Coordinate-based object records
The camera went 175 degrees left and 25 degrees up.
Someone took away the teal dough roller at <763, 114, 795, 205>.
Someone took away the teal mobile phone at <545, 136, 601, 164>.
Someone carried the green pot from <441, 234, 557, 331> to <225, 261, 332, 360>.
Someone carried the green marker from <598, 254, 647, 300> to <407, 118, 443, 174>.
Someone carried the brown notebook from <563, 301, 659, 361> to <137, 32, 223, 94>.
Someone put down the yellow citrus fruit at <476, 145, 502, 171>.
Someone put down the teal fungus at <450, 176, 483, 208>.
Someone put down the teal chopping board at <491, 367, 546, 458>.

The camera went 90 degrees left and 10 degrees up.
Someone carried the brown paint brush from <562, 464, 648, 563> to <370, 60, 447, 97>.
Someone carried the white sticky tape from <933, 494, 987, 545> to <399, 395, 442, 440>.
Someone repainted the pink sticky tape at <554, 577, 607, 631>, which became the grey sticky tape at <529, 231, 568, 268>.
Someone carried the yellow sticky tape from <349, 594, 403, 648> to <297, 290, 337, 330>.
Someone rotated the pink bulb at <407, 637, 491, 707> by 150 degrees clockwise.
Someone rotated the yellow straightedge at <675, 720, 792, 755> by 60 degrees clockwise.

**Task description**: Could you return exactly the lines above from the line with "Someone took away the teal mobile" to the line with "Someone put down the teal fungus", both included, and nothing else?

**Answer for this exercise**:
Someone took away the teal mobile phone at <545, 136, 601, 164>.
Someone carried the green pot from <441, 234, 557, 331> to <225, 261, 332, 360>.
Someone carried the green marker from <598, 254, 647, 300> to <407, 118, 443, 174>.
Someone carried the brown notebook from <563, 301, 659, 361> to <137, 32, 223, 94>.
Someone put down the yellow citrus fruit at <476, 145, 502, 171>.
Someone put down the teal fungus at <450, 176, 483, 208>.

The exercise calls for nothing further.